═══ Data for analysis ═══

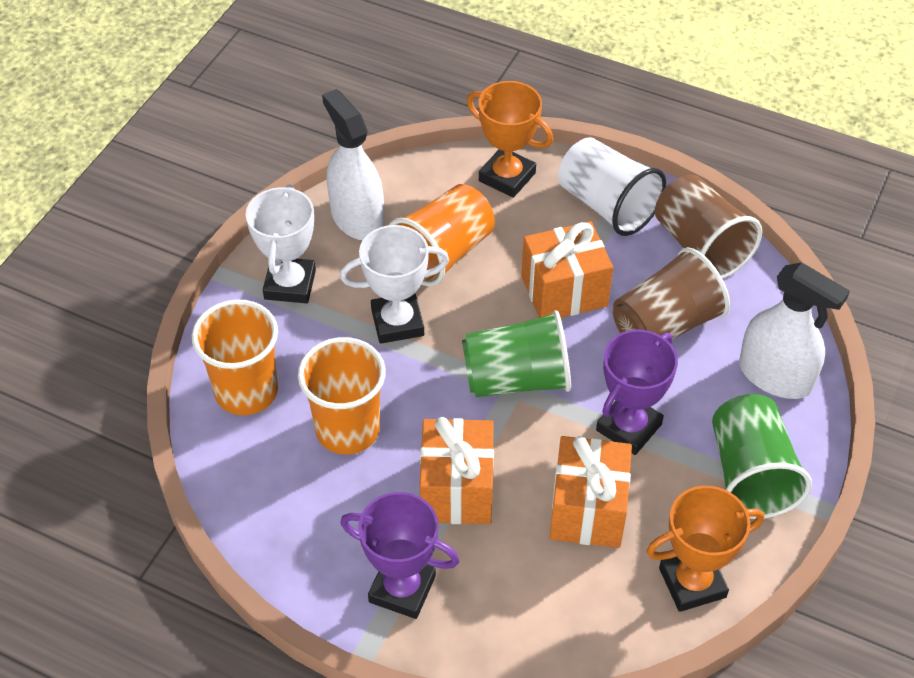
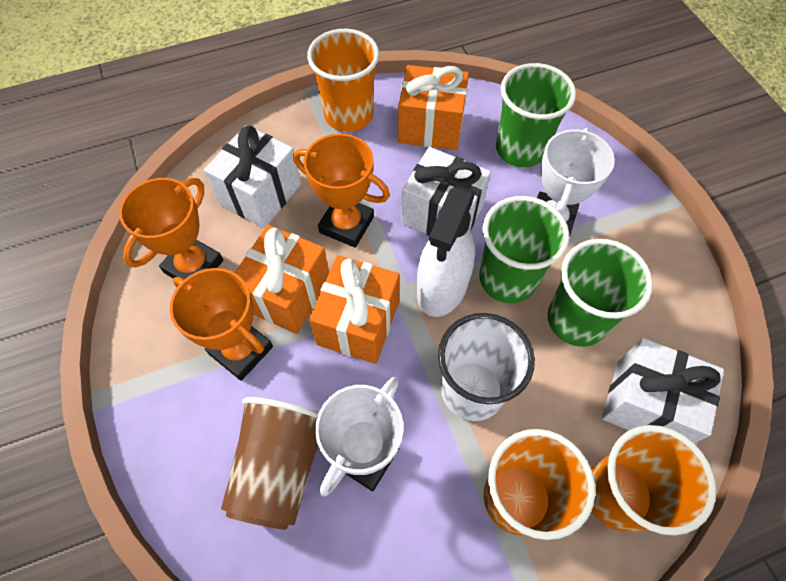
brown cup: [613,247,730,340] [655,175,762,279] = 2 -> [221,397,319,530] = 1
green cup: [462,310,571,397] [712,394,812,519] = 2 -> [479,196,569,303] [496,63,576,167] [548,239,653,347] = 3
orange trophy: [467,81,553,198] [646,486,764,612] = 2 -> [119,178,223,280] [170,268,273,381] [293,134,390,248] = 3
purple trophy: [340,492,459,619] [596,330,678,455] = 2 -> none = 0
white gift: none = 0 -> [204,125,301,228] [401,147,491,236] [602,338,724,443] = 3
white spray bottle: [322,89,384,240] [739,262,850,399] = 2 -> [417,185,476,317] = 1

═══
═══ Data for analysis ═══

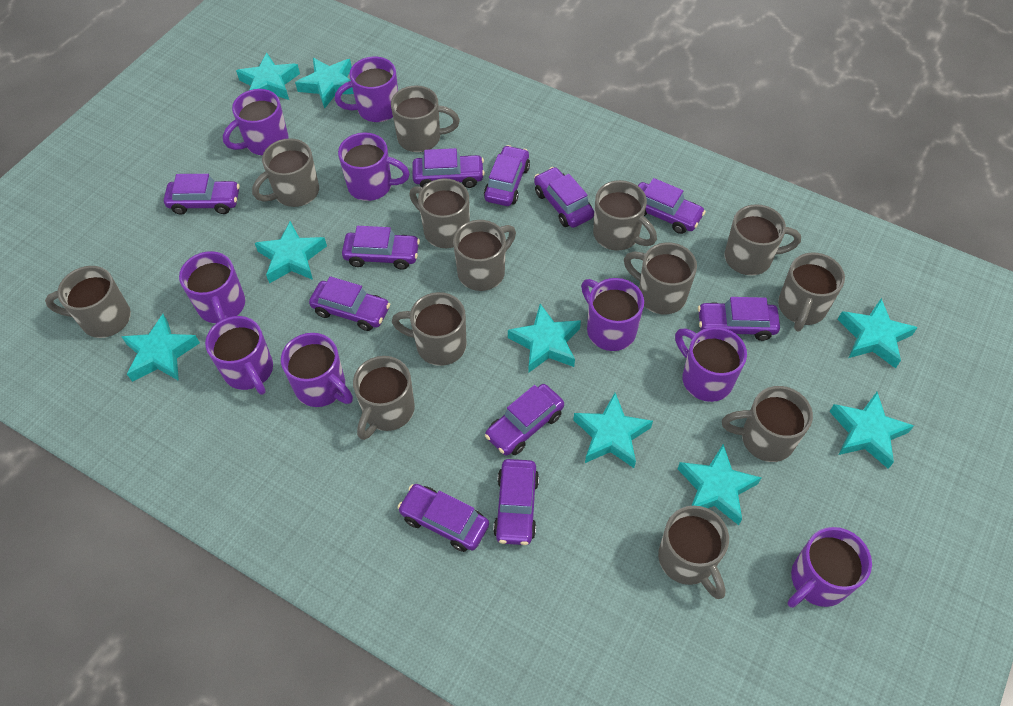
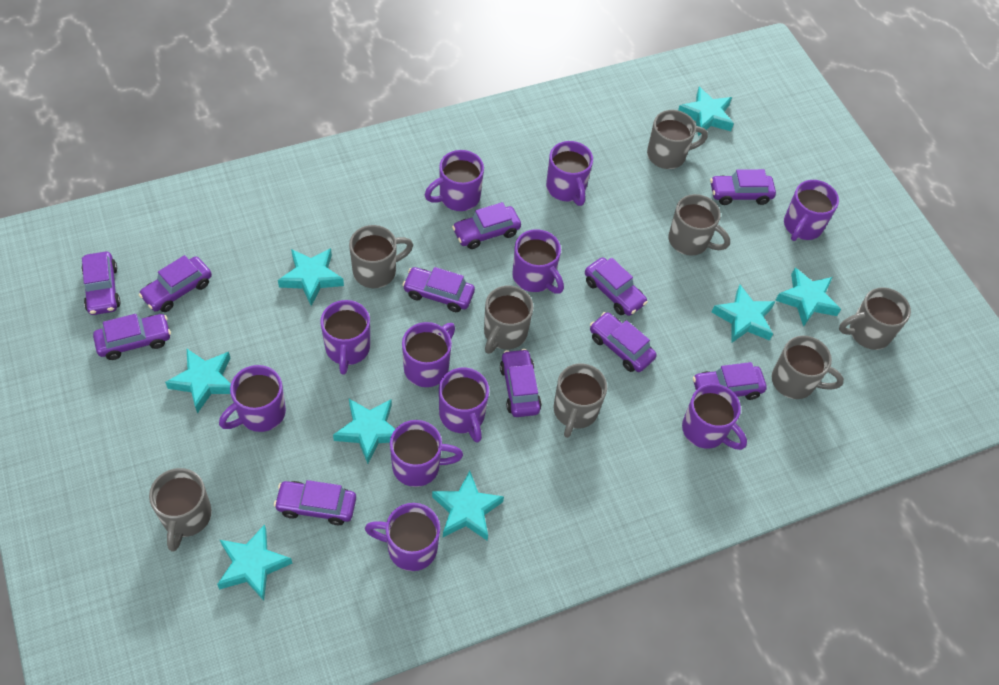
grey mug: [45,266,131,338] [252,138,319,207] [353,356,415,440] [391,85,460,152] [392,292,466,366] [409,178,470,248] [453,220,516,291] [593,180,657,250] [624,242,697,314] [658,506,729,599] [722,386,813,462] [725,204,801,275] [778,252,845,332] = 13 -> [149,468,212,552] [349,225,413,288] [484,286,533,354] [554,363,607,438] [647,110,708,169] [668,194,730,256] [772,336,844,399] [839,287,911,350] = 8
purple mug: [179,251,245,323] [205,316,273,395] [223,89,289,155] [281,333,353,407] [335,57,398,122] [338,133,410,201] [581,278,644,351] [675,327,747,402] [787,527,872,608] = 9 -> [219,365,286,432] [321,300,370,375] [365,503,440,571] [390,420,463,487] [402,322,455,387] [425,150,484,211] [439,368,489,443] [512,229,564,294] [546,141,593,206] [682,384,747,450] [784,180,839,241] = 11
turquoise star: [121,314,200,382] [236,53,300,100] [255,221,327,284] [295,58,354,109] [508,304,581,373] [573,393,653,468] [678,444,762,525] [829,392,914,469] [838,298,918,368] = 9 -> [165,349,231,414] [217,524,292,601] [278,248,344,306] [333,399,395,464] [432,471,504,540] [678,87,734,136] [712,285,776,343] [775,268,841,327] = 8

═══
═══ Data for analysis ═══

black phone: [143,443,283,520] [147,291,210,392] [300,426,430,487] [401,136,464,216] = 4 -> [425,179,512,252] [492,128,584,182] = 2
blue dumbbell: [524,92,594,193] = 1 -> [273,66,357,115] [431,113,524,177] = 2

═══

Problem: Beginning with the line that has "brown cup: [613,247,730,340]" and ending with the line that has "white spray bottle: [322,89,384,240]", set down the lines above exactly and include no others.

Result of the task:
brown cup: [613,247,730,340] [655,175,762,279] = 2 -> [221,397,319,530] = 1
green cup: [462,310,571,397] [712,394,812,519] = 2 -> [479,196,569,303] [496,63,576,167] [548,239,653,347] = 3
orange trophy: [467,81,553,198] [646,486,764,612] = 2 -> [119,178,223,280] [170,268,273,381] [293,134,390,248] = 3
purple trophy: [340,492,459,619] [596,330,678,455] = 2 -> none = 0
white gift: none = 0 -> [204,125,301,228] [401,147,491,236] [602,338,724,443] = 3
white spray bottle: [322,89,384,240] [739,262,850,399] = 2 -> [417,185,476,317] = 1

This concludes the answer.